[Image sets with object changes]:
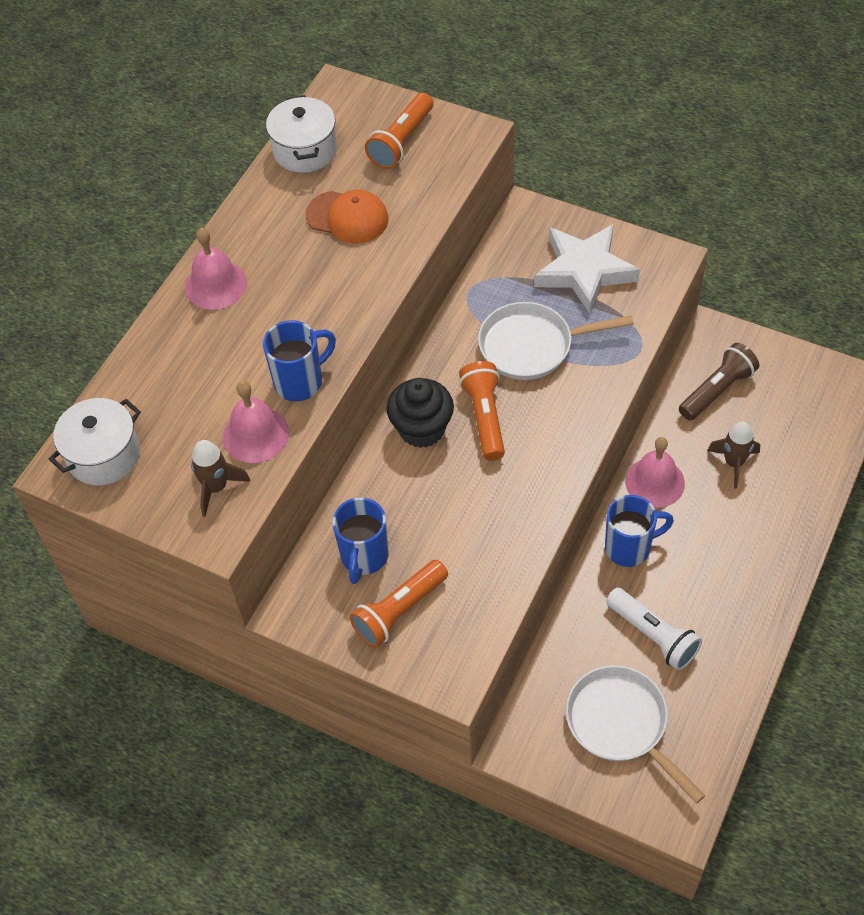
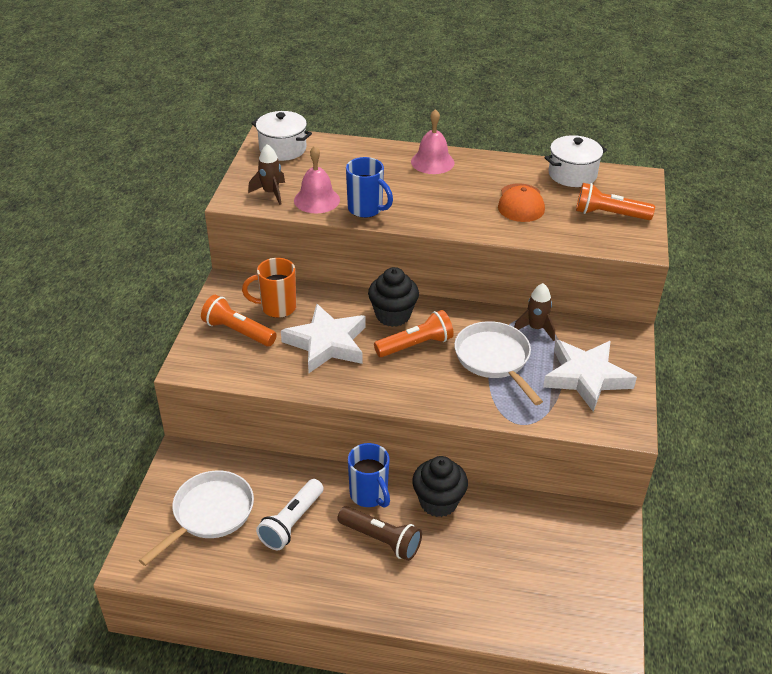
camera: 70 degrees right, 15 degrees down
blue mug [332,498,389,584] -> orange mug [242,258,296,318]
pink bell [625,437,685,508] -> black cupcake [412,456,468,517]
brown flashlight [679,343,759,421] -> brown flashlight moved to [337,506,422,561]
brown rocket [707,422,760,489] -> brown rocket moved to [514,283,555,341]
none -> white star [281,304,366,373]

[What needs to be done]: This exercise asks for the line with "brown rocket [707,422,760,489]" and all lines after it through the end of the records above, retyped exactly and with nothing else.

[Finished exercise]:
brown rocket [707,422,760,489] -> brown rocket moved to [514,283,555,341]
none -> white star [281,304,366,373]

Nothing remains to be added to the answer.